[SUPPLIED INFORMATION — start]

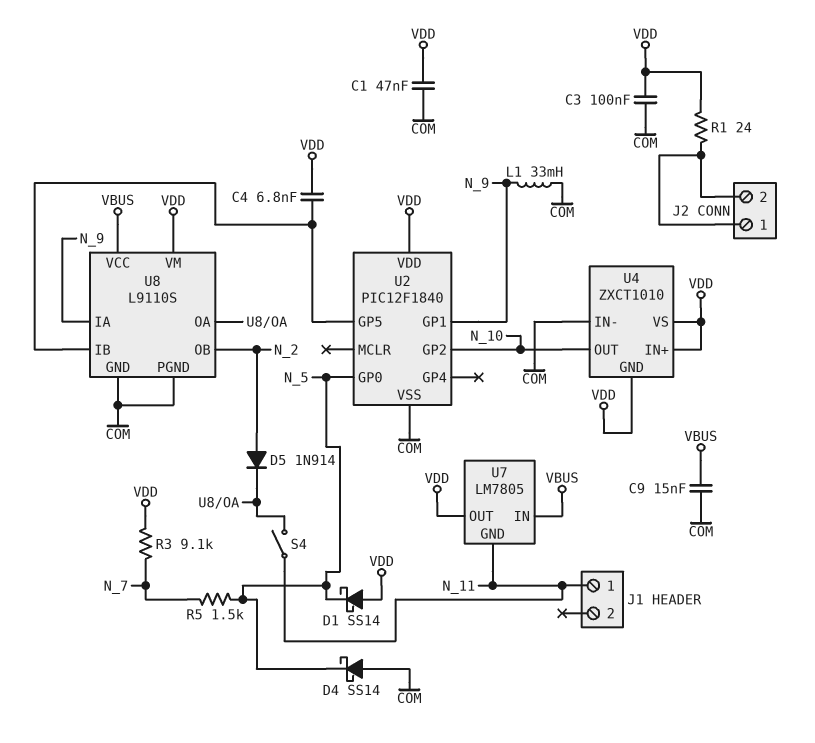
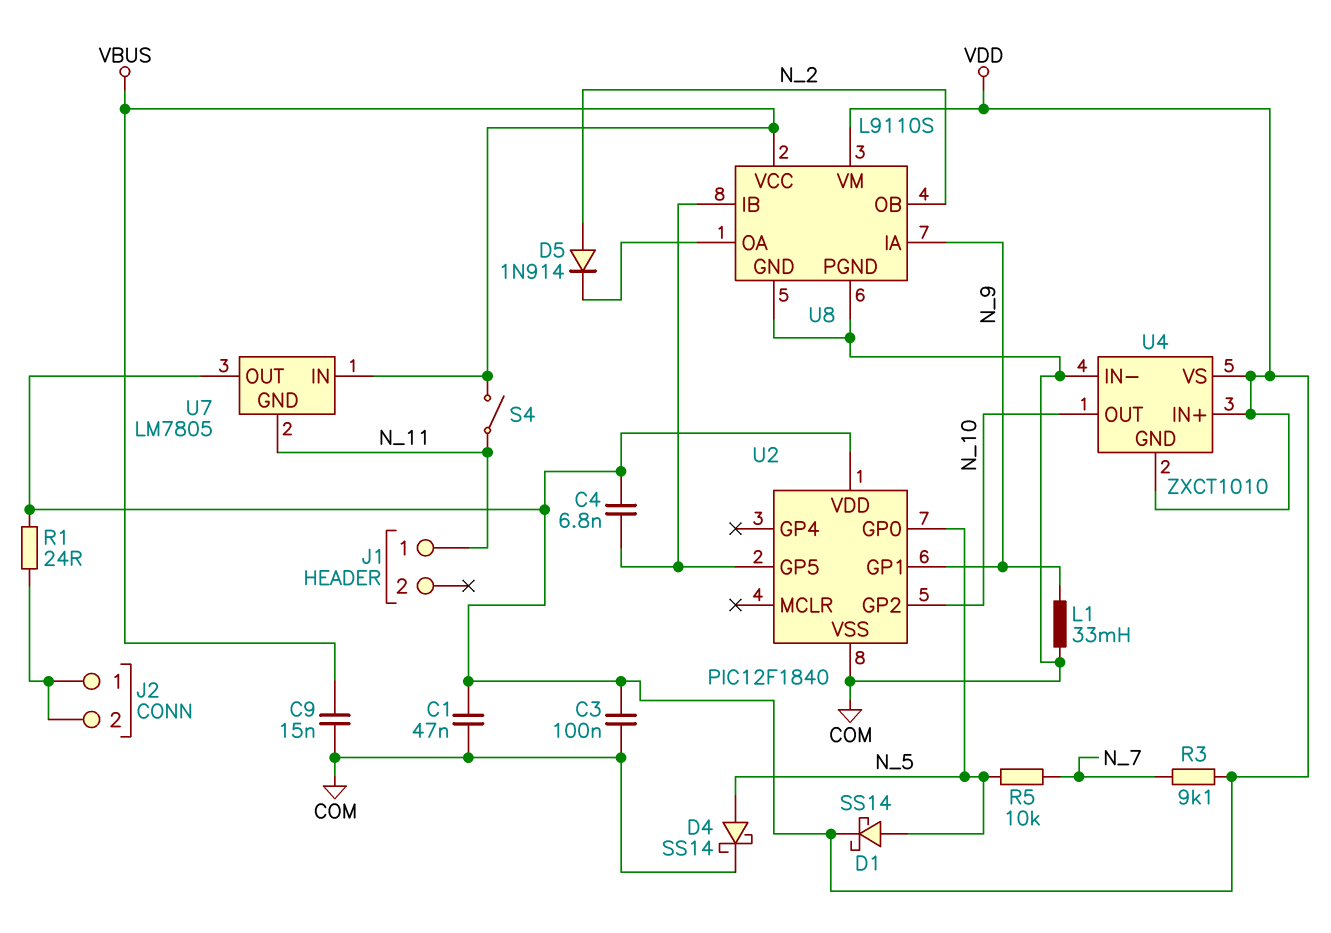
D1: schottky SS14 (A VDD, K N_5) -> schottky SS14 (A N_5, K VDD)
D4: schottky SS14 (A COM, K N_5) -> schottky SS14 (A N_5, K COM)
R5: 1.5k (N_5, N_7) -> 10k (N_5, N_7)
S4: switch (N_11, U8/OA) -> switch (N_11, VBUS)

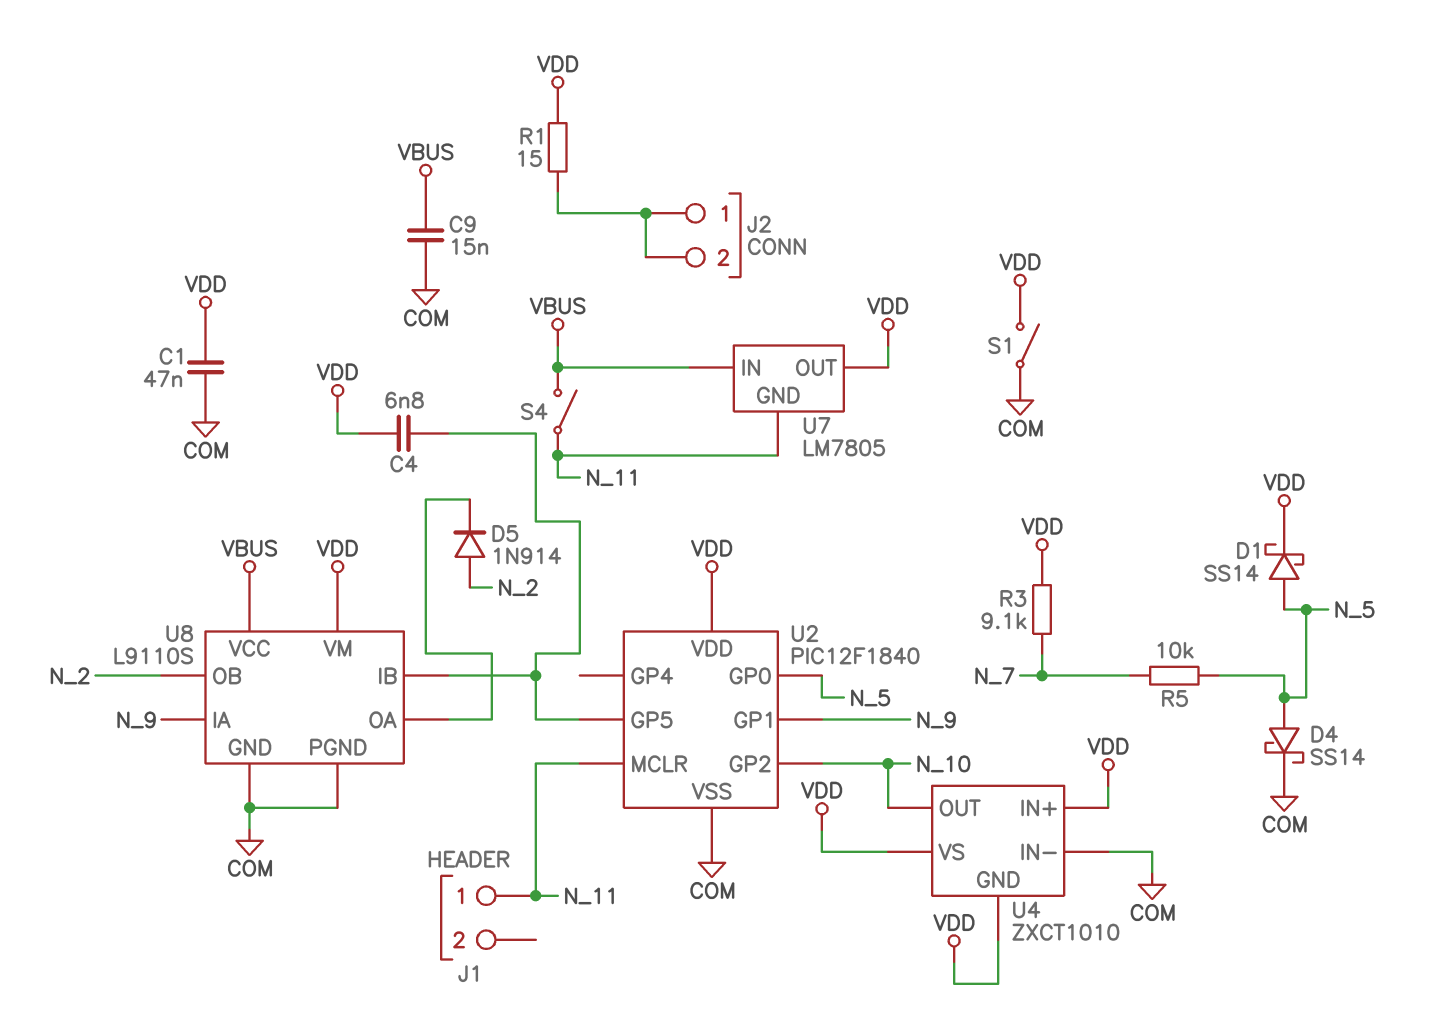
C3: 100nF (COM, VDD) -> none
L1: 33mH (COM, N_9) -> none
R1: 24 (J2/1, VDD) -> 15 (J2/1, VDD)
S1: none -> switch (COM, VDD)
U2 pin MCLR: none -> N_11

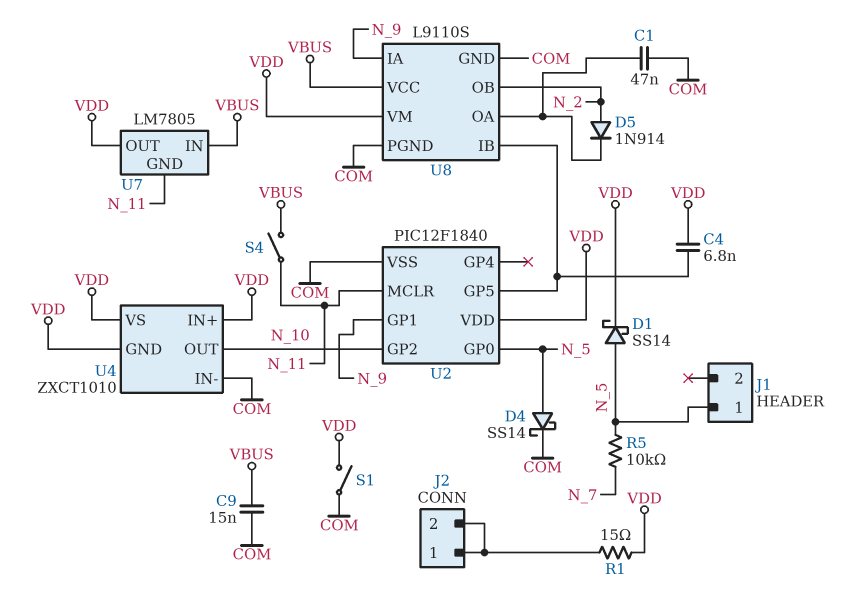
C1: 47nF (COM, VDD) -> 47nF (COM, U8/OA)
J1 pin 1: N_11 -> N_5
R3: 9.1k (N_7, VDD) -> none

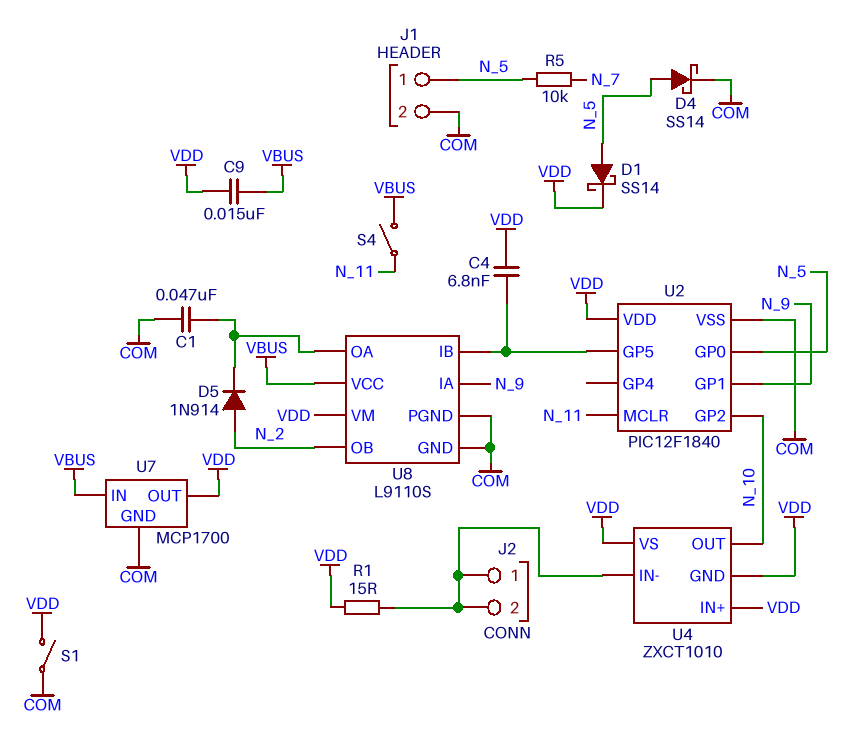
C9: 15nF (COM, VBUS) -> 15nF (VBUS, VDD)
J1 pin 2: none -> COM
U4 pin IN-: COM -> J2/1
U7: LM7805 -> MCP1700
U7 pin GND: N_11 -> COM

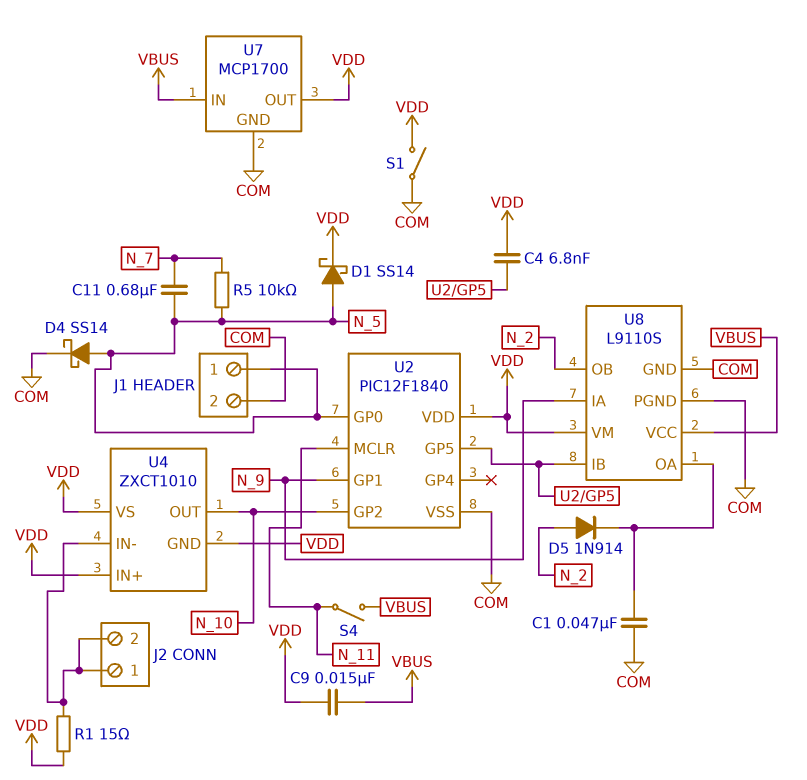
C11: none -> 680nF (N_5, N_7)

[SUPPLIED INFORMATION — finish]

▶ _TASK DESCRIPTION_
If an entry holds a picture, skip the picture and print the rest of the data exactly.

▶ _EXPECTED ANSWER_
D1: schottky SS14 (A VDD, K N_5) -> schottky SS14 (A N_5, K VDD)
D4: schottky SS14 (A COM, K N_5) -> schottky SS14 (A N_5, K COM)
R5: 1.5k (N_5, N_7) -> 10k (N_5, N_7)
S4: switch (N_11, U8/OA) -> switch (N_11, VBUS)

C3: 100nF (COM, VDD) -> none
L1: 33mH (COM, N_9) -> none
R1: 24 (J2/1, VDD) -> 15 (J2/1, VDD)
S1: none -> switch (COM, VDD)
U2 pin MCLR: none -> N_11

C1: 47nF (COM, VDD) -> 47nF (COM, U8/OA)
J1 pin 1: N_11 -> N_5
R3: 9.1k (N_7, VDD) -> none

C9: 15nF (COM, VBUS) -> 15nF (VBUS, VDD)
J1 pin 2: none -> COM
U4 pin IN-: COM -> J2/1
U7: LM7805 -> MCP1700
U7 pin GND: N_11 -> COM

C11: none -> 680nF (N_5, N_7)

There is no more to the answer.